Data entries:
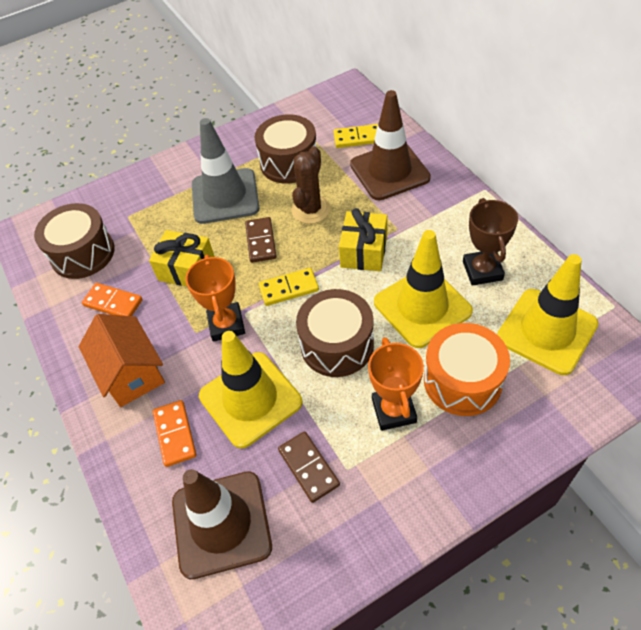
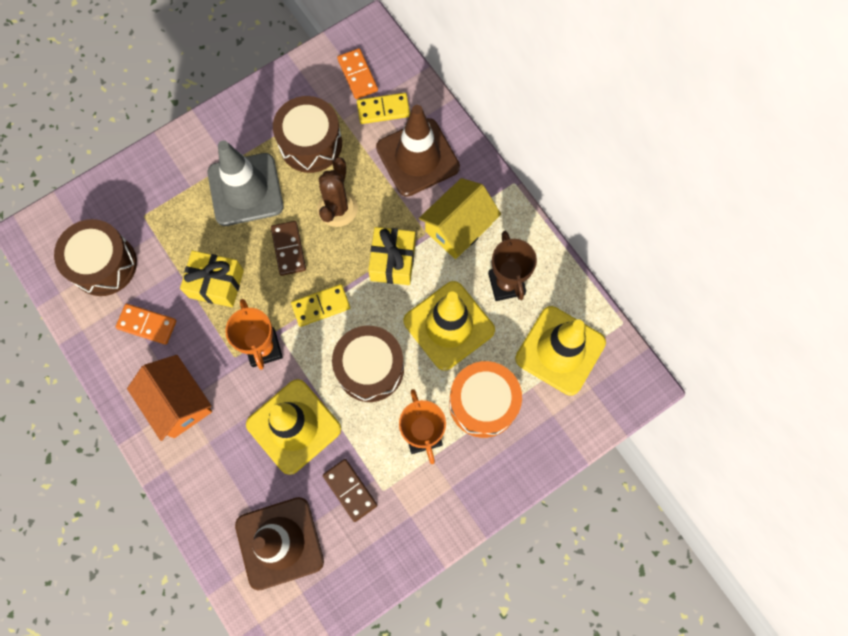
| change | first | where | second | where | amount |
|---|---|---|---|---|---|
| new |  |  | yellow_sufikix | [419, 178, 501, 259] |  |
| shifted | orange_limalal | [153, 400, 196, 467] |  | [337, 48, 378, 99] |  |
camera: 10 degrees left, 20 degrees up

◆ PROBLEM DESCRIPTION ◆
Pictures in the records above are to be left out of an otherwise exact copy.

◆ REPLY ◆
| change | first | where | second | where | amount |
|---|---|---|---|---|---|
| new |  |  | yellow_sufikix | [419, 178, 501, 259] |  |
| shifted | orange_limalal | [153, 400, 196, 467] |  | [337, 48, 378, 99] |  |
camera: 10 degrees left, 20 degrees up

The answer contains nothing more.